[WHAT THIS TASK INVOLVES]: Find the lines in the listing below that have the word "green" and give their count, nothing else.

---------- ENTRIES SUPPLIED ----------

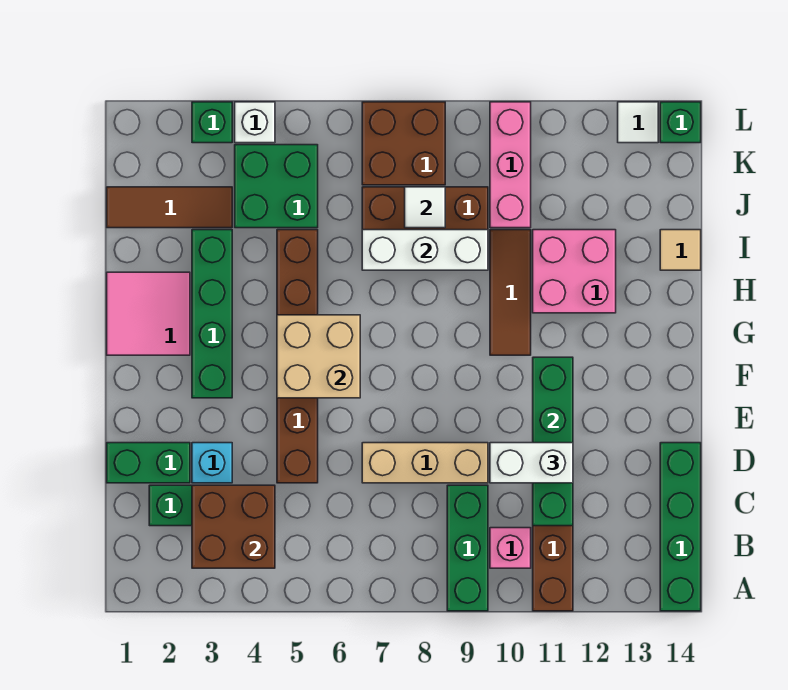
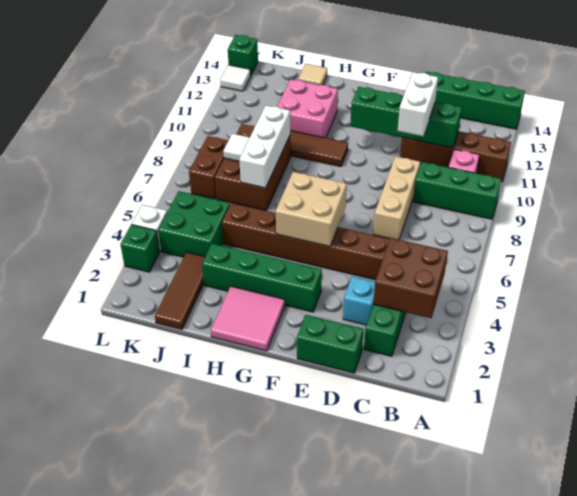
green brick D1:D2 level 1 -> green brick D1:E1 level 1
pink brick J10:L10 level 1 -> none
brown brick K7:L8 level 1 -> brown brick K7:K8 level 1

----------
---------- ENTRIES SUPPLIED ----------

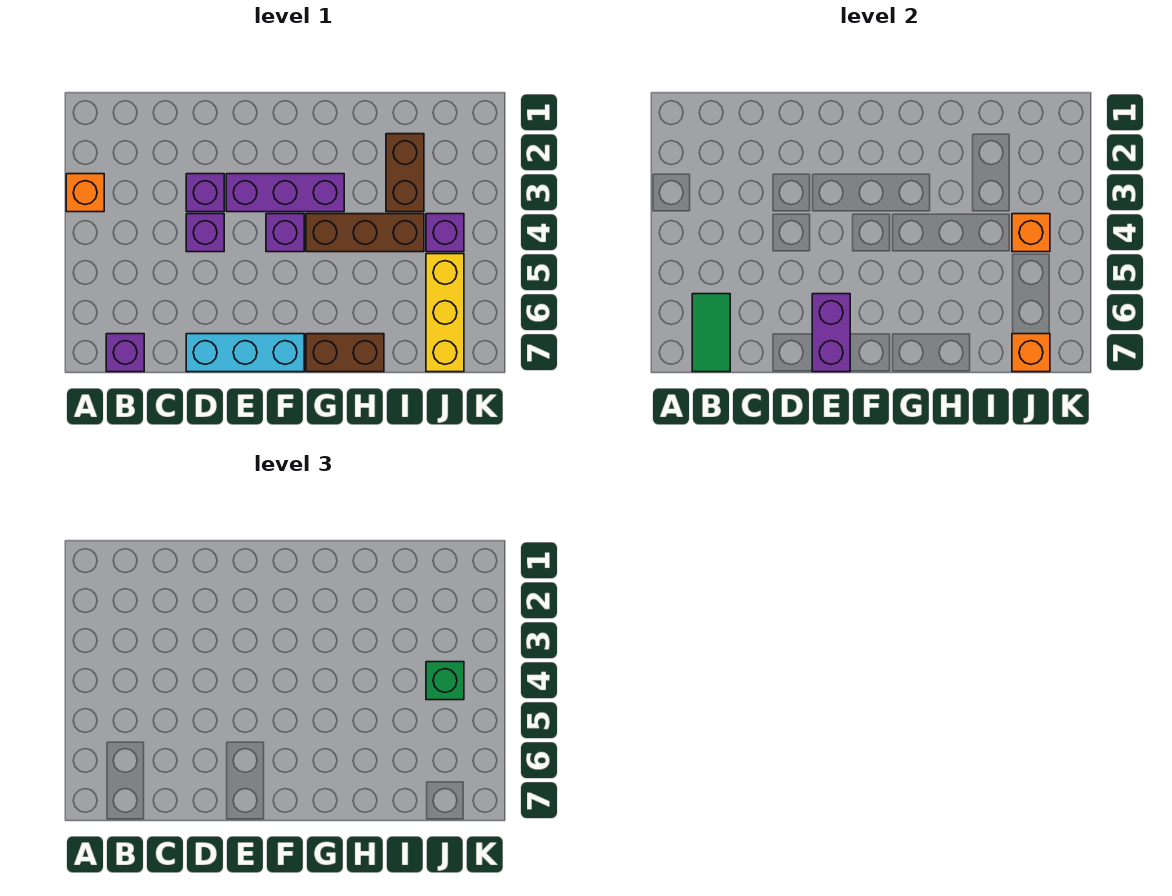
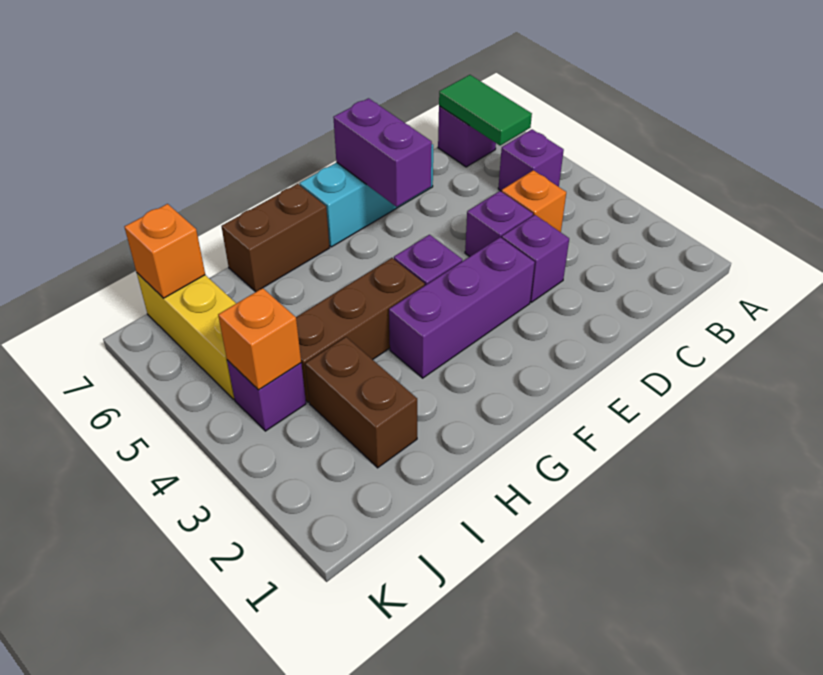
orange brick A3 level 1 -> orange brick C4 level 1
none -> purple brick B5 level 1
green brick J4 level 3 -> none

----------

[ANSWER TO THIS PROBLEM]: 2